Your assignment – Find the word "BUZZER" in the listing below, then return every line it appears in.

Materials provided –
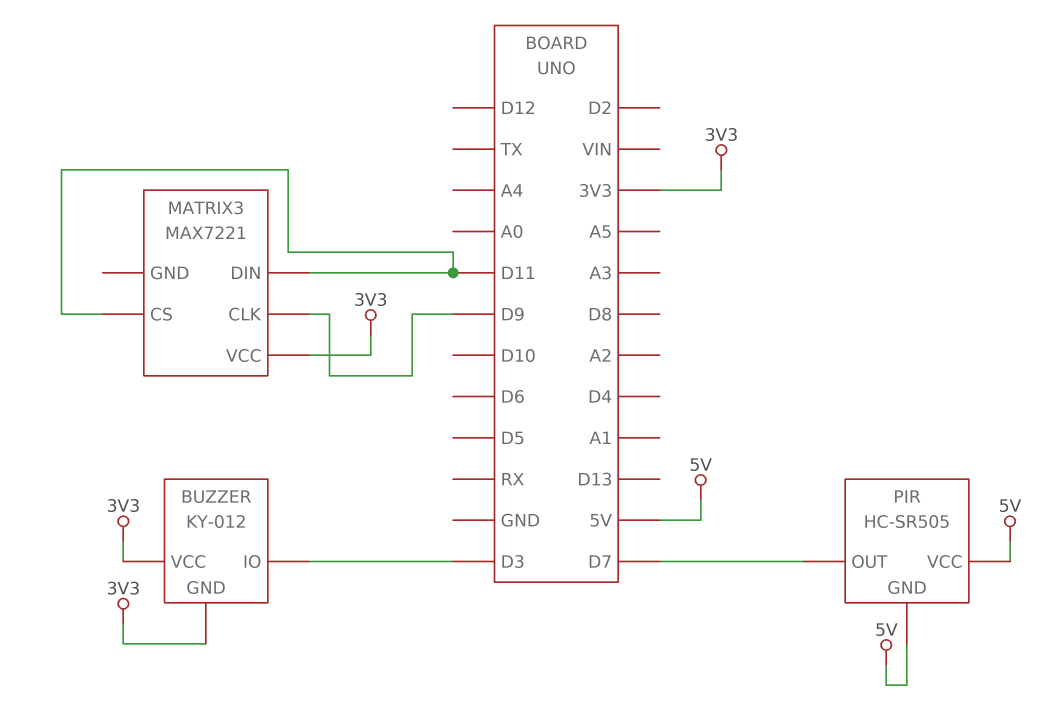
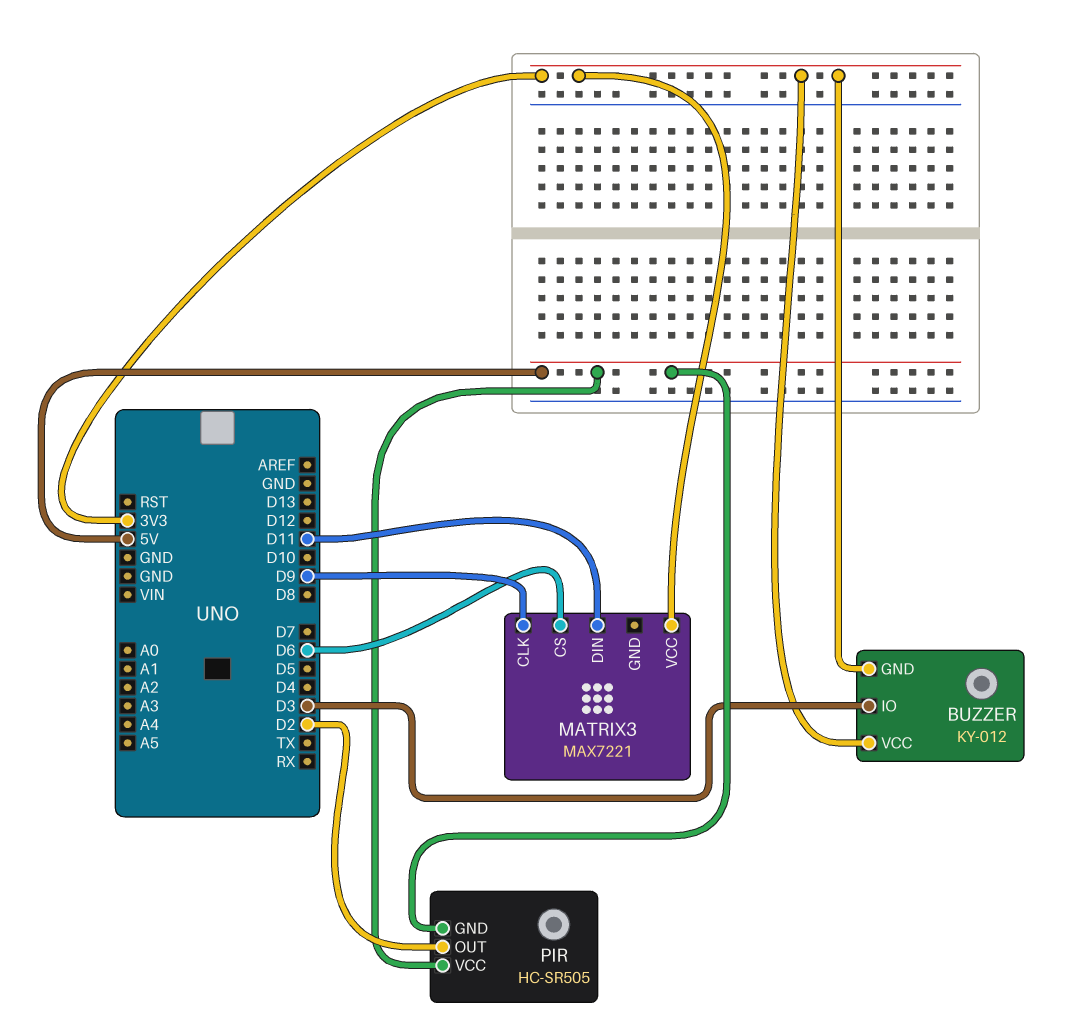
MATRIX3 pin CS: D11 -> D6
PIR pin OUT: D7 -> D2

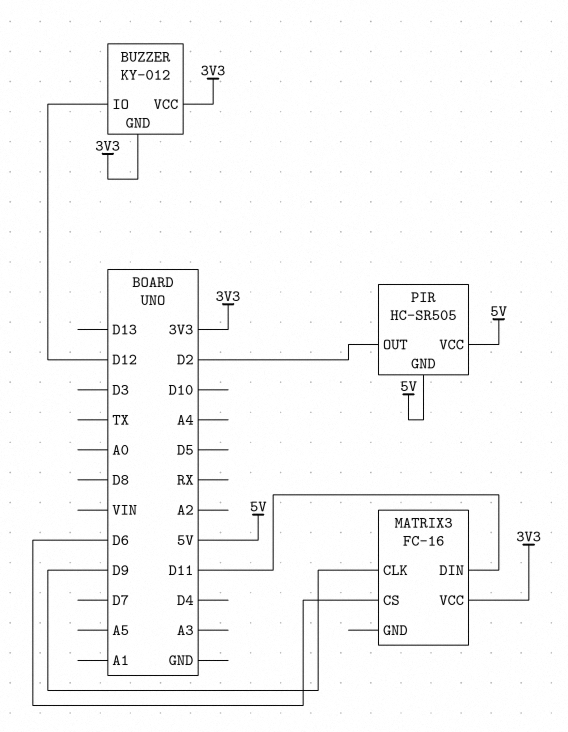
BUZZER pin IO: D3 -> D12
MATRIX3: MAX7221 -> FC-16

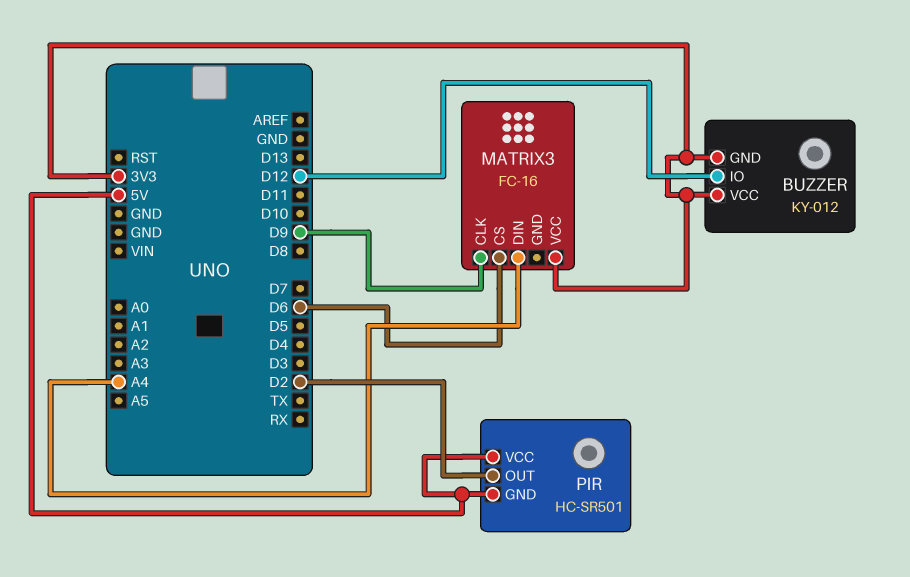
MATRIX3 pin DIN: D11 -> A4
PIR: HC-SR505 -> HC-SR501

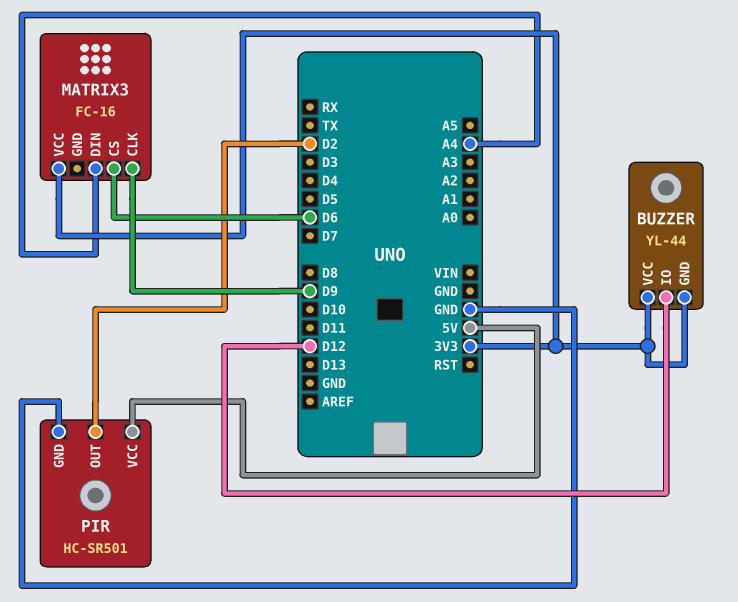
BUZZER: KY-012 -> YL-44
PIR pin GND: 5V -> GND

Exercise result –
BUZZER pin IO: D3 -> D12
BUZZER: KY-012 -> YL-44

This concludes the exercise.